Directions: Would you reproduce the entries exactly, including every line?

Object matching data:
Segment Open
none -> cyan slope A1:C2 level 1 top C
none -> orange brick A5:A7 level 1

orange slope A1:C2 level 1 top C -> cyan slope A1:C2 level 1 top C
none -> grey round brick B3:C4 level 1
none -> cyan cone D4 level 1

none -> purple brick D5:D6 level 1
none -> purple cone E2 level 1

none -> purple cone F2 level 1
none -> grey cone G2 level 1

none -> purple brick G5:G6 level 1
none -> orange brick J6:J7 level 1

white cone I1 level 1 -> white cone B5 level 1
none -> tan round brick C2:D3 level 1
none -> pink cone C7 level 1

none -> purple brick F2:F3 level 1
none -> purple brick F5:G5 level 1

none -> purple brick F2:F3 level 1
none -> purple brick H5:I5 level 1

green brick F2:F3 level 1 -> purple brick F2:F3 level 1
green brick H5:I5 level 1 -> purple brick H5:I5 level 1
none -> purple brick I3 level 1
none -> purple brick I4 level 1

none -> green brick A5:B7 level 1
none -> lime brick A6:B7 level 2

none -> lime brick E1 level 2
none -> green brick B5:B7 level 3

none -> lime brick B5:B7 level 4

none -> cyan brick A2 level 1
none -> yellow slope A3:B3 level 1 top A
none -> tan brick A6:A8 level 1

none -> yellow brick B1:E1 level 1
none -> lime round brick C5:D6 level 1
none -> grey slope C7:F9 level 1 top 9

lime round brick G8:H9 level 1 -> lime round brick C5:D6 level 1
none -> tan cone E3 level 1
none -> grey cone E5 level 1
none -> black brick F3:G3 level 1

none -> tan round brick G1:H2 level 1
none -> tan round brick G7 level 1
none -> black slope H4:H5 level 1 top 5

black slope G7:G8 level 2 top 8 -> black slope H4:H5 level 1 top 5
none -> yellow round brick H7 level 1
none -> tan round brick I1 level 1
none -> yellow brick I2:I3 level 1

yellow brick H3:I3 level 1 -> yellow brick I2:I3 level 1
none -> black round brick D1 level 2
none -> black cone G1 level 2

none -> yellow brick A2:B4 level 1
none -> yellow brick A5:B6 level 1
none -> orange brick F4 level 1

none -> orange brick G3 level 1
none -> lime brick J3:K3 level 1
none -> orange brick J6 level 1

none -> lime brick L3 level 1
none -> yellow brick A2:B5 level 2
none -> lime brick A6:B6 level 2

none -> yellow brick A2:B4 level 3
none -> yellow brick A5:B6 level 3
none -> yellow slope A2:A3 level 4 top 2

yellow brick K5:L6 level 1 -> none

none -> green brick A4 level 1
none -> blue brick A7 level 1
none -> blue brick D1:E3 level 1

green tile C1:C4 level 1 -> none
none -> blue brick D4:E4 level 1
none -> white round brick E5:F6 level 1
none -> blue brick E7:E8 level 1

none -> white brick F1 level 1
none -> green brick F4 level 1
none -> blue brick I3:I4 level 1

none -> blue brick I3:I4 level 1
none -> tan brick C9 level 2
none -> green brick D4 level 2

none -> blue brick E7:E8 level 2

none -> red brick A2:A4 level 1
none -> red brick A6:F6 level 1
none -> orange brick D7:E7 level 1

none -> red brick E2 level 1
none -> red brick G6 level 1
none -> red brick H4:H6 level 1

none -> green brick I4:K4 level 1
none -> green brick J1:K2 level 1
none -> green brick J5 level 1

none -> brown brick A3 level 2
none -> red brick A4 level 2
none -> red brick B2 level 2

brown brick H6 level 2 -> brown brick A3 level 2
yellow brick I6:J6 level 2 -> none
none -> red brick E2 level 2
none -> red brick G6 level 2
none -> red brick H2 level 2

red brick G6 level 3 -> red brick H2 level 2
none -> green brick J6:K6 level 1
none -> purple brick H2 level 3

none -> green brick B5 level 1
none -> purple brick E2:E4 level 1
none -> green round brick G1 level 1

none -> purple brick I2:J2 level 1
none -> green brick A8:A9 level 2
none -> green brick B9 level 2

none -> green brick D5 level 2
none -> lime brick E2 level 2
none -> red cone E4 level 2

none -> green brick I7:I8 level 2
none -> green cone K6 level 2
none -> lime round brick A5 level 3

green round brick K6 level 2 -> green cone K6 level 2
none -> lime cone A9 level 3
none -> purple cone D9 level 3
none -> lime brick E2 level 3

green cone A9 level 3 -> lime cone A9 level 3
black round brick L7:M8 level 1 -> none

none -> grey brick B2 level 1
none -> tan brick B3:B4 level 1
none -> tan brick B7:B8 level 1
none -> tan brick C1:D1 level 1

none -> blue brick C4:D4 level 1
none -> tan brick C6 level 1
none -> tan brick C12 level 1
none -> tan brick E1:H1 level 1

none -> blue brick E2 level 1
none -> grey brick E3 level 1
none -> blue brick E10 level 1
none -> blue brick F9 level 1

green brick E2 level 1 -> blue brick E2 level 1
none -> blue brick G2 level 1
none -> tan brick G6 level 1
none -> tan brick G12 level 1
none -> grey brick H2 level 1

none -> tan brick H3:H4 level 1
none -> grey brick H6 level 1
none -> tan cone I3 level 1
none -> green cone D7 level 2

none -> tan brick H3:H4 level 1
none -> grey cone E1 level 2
Segment Closed
Exercise result:
none -> cyan slope A1:C2 level 1 top C
none -> orange brick A5:A7 level 1

orange slope A1:C2 level 1 top C -> cyan slope A1:C2 level 1 top C
none -> grey round brick B3:C4 level 1
none -> cyan cone D4 level 1

none -> purple brick D5:D6 level 1
none -> purple cone E2 level 1

none -> purple cone F2 level 1
none -> grey cone G2 level 1

none -> purple brick G5:G6 level 1
none -> orange brick J6:J7 level 1

white cone I1 level 1 -> white cone B5 level 1
none -> tan round brick C2:D3 level 1
none -> pink cone C7 level 1

none -> purple brick F2:F3 level 1
none -> purple brick F5:G5 level 1

none -> purple brick F2:F3 level 1
none -> purple brick H5:I5 level 1

green brick F2:F3 level 1 -> purple brick F2:F3 level 1
green brick H5:I5 level 1 -> purple brick H5:I5 level 1
none -> purple brick I3 level 1
none -> purple brick I4 level 1

none -> green brick A5:B7 level 1
none -> lime brick A6:B7 level 2

none -> lime brick E1 level 2
none -> green brick B5:B7 level 3

none -> lime brick B5:B7 level 4

none -> cyan brick A2 level 1
none -> yellow slope A3:B3 level 1 top A
none -> tan brick A6:A8 level 1

none -> yellow brick B1:E1 level 1
none -> lime round brick C5:D6 level 1
none -> grey slope C7:F9 level 1 top 9

lime round brick G8:H9 level 1 -> lime round brick C5:D6 level 1
none -> tan cone E3 level 1
none -> grey cone E5 level 1
none -> black brick F3:G3 level 1

none -> tan round brick G1:H2 level 1
none -> tan round brick G7 level 1
none -> black slope H4:H5 level 1 top 5

black slope G7:G8 level 2 top 8 -> black slope H4:H5 level 1 top 5
none -> yellow round brick H7 level 1
none -> tan round brick I1 level 1
none -> yellow brick I2:I3 level 1

yellow brick H3:I3 level 1 -> yellow brick I2:I3 level 1
none -> black round brick D1 level 2
none -> black cone G1 level 2

none -> yellow brick A2:B4 level 1
none -> yellow brick A5:B6 level 1
none -> orange brick F4 level 1

none -> orange brick G3 level 1
none -> lime brick J3:K3 level 1
none -> orange brick J6 level 1

none -> lime brick L3 level 1
none -> yellow brick A2:B5 level 2
none -> lime brick A6:B6 level 2

none -> yellow brick A2:B4 level 3
none -> yellow brick A5:B6 level 3
none -> yellow slope A2:A3 level 4 top 2

yellow brick K5:L6 level 1 -> none

none -> green brick A4 level 1
none -> blue brick A7 level 1
none -> blue brick D1:E3 level 1

green tile C1:C4 level 1 -> none
none -> blue brick D4:E4 level 1
none -> white round brick E5:F6 level 1
none -> blue brick E7:E8 level 1

none -> white brick F1 level 1
none -> green brick F4 level 1
none -> blue brick I3:I4 level 1

none -> blue brick I3:I4 level 1
none -> tan brick C9 level 2
none -> green brick D4 level 2

none -> blue brick E7:E8 level 2

none -> red brick A2:A4 level 1
none -> red brick A6:F6 level 1
none -> orange brick D7:E7 level 1

none -> red brick E2 level 1
none -> red brick G6 level 1
none -> red brick H4:H6 level 1

none -> green brick I4:K4 level 1
none -> green brick J1:K2 level 1
none -> green brick J5 level 1

none -> brown brick A3 level 2
none -> red brick A4 level 2
none -> red brick B2 level 2

brown brick H6 level 2 -> brown brick A3 level 2
yellow brick I6:J6 level 2 -> none
none -> red brick E2 level 2
none -> red brick G6 level 2
none -> red brick H2 level 2

red brick G6 level 3 -> red brick H2 level 2
none -> green brick J6:K6 level 1
none -> purple brick H2 level 3

none -> green brick B5 level 1
none -> purple brick E2:E4 level 1
none -> green round brick G1 level 1

none -> purple brick I2:J2 level 1
none -> green brick A8:A9 level 2
none -> green brick B9 level 2

none -> green brick D5 level 2
none -> lime brick E2 level 2
none -> red cone E4 level 2

none -> green brick I7:I8 level 2
none -> green cone K6 level 2
none -> lime round brick A5 level 3

green round brick K6 level 2 -> green cone K6 level 2
none -> lime cone A9 level 3
none -> purple cone D9 level 3
none -> lime brick E2 level 3

green cone A9 level 3 -> lime cone A9 level 3
black round brick L7:M8 level 1 -> none

none -> grey brick B2 level 1
none -> tan brick B3:B4 level 1
none -> tan brick B7:B8 level 1
none -> tan brick C1:D1 level 1

none -> blue brick C4:D4 level 1
none -> tan brick C6 level 1
none -> tan brick C12 level 1
none -> tan brick E1:H1 level 1

none -> blue brick E2 level 1
none -> grey brick E3 level 1
none -> blue brick E10 level 1
none -> blue brick F9 level 1

green brick E2 level 1 -> blue brick E2 level 1
none -> blue brick G2 level 1
none -> tan brick G6 level 1
none -> tan brick G12 level 1
none -> grey brick H2 level 1

none -> tan brick H3:H4 level 1
none -> grey brick H6 level 1
none -> tan cone I3 level 1
none -> green cone D7 level 2

none -> tan brick H3:H4 level 1
none -> grey cone E1 level 2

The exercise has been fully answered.